TASK ITEM:
Repeat the entries exactly, and do not carry the pictures over.

Edit tracking data:
┄┄┄┄┄┄
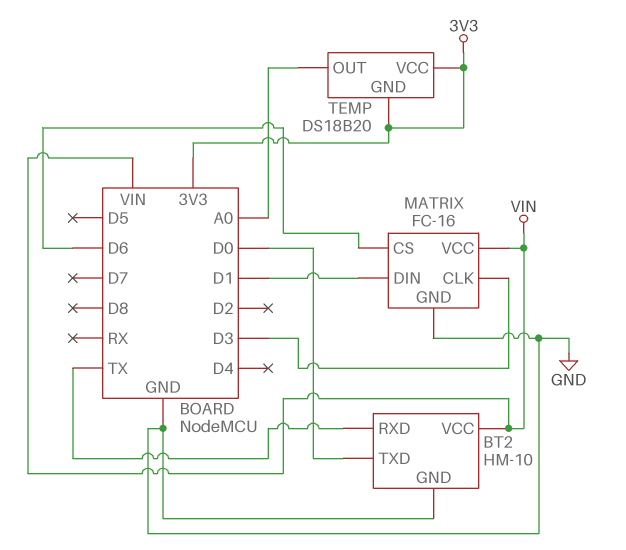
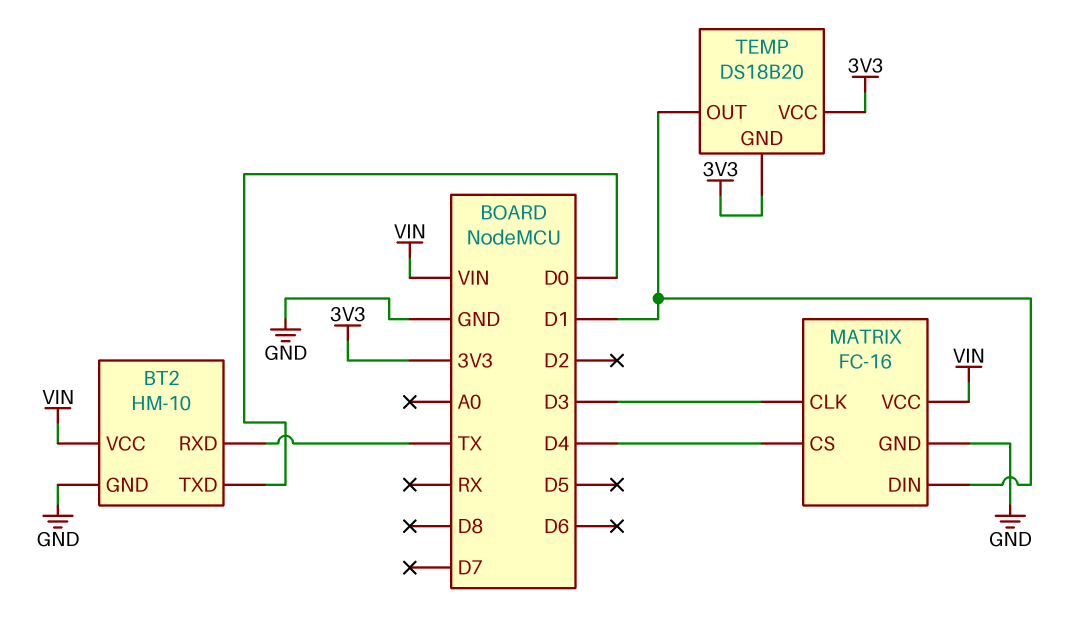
MATRIX pin CS: D6 -> D4
TEMP pin OUT: A0 -> D1

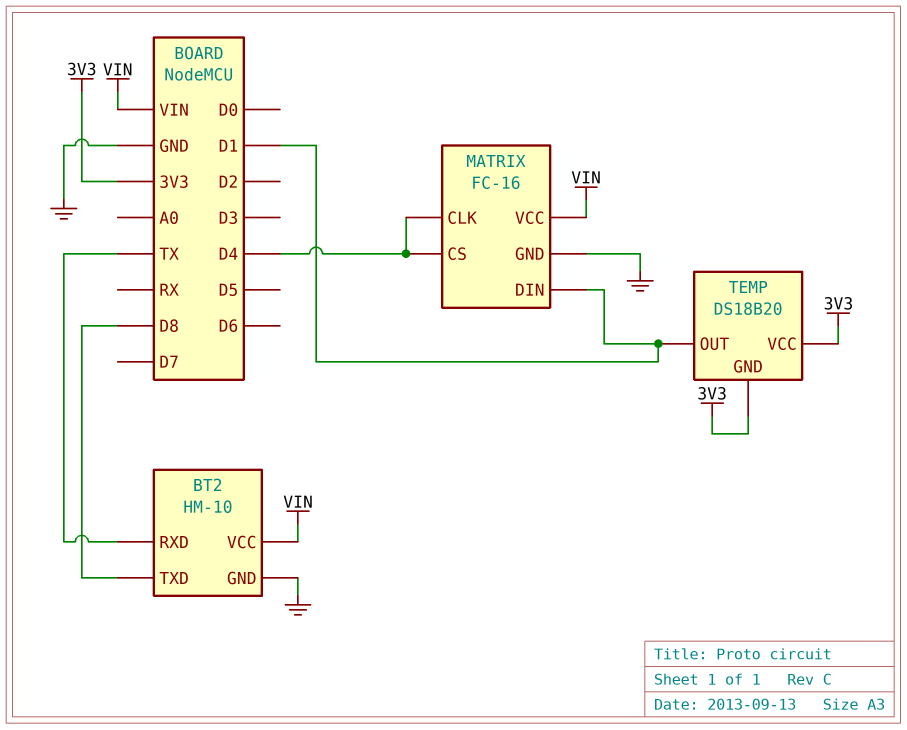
BT2 pin TXD: D0 -> D8
MATRIX pin CLK: D3 -> D4

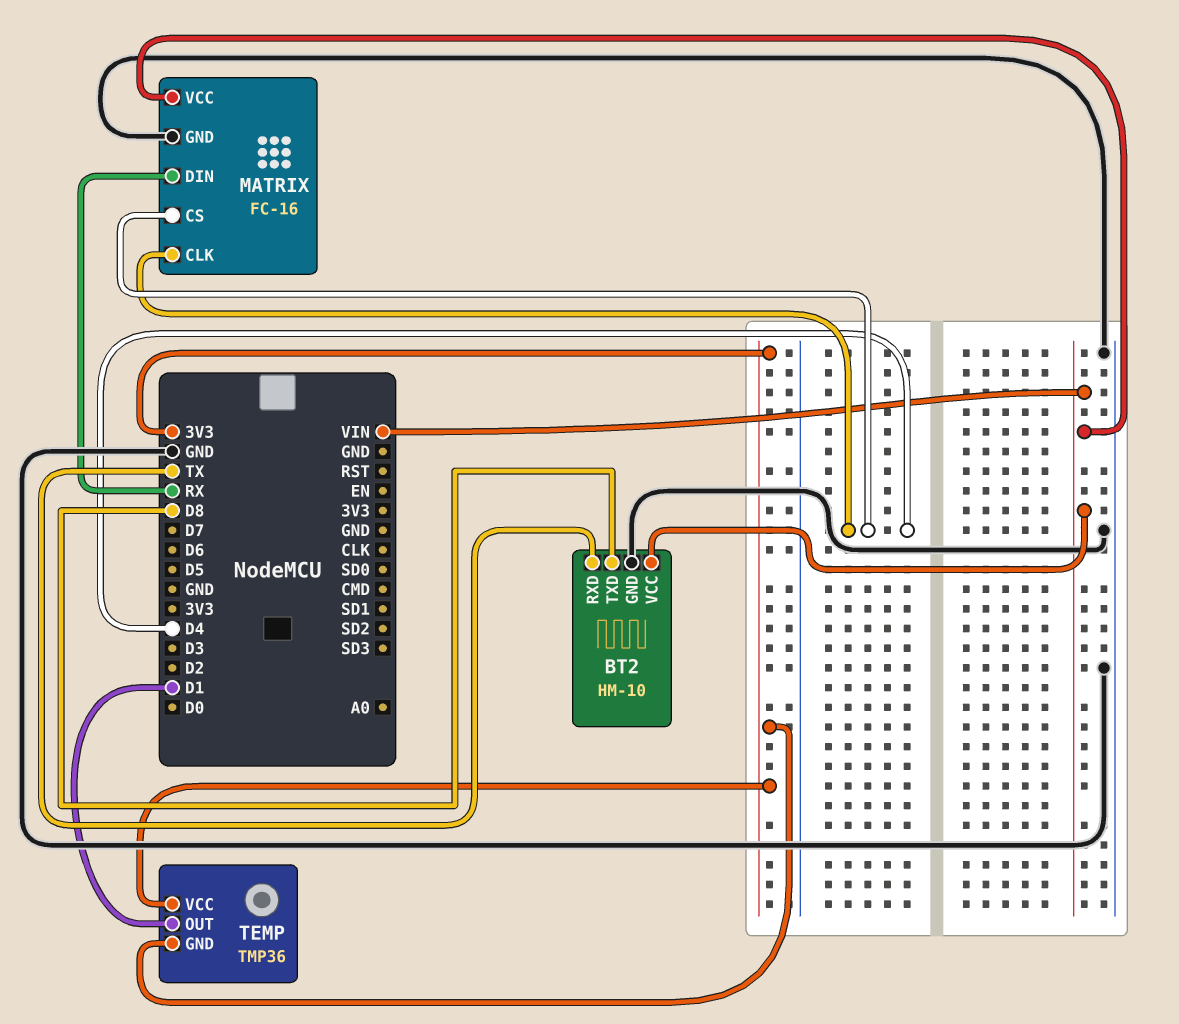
MATRIX pin DIN: D1 -> RX
TEMP: DS18B20 -> TMP36

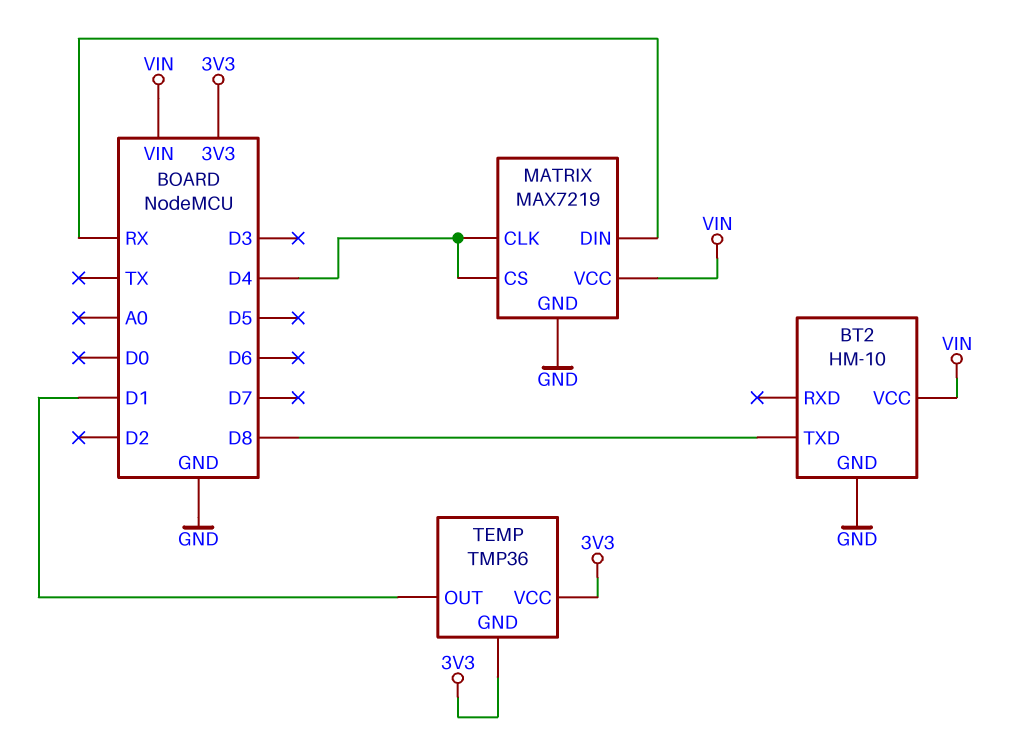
BT2 pin RXD: TX -> none
MATRIX: FC-16 -> MAX7219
┄┄┄┄┄┄
TASK RESPONSE:
MATRIX pin CS: D6 -> D4
TEMP pin OUT: A0 -> D1

BT2 pin TXD: D0 -> D8
MATRIX pin CLK: D3 -> D4

MATRIX pin DIN: D1 -> RX
TEMP: DS18B20 -> TMP36

BT2 pin RXD: TX -> none
MATRIX: FC-16 -> MAX7219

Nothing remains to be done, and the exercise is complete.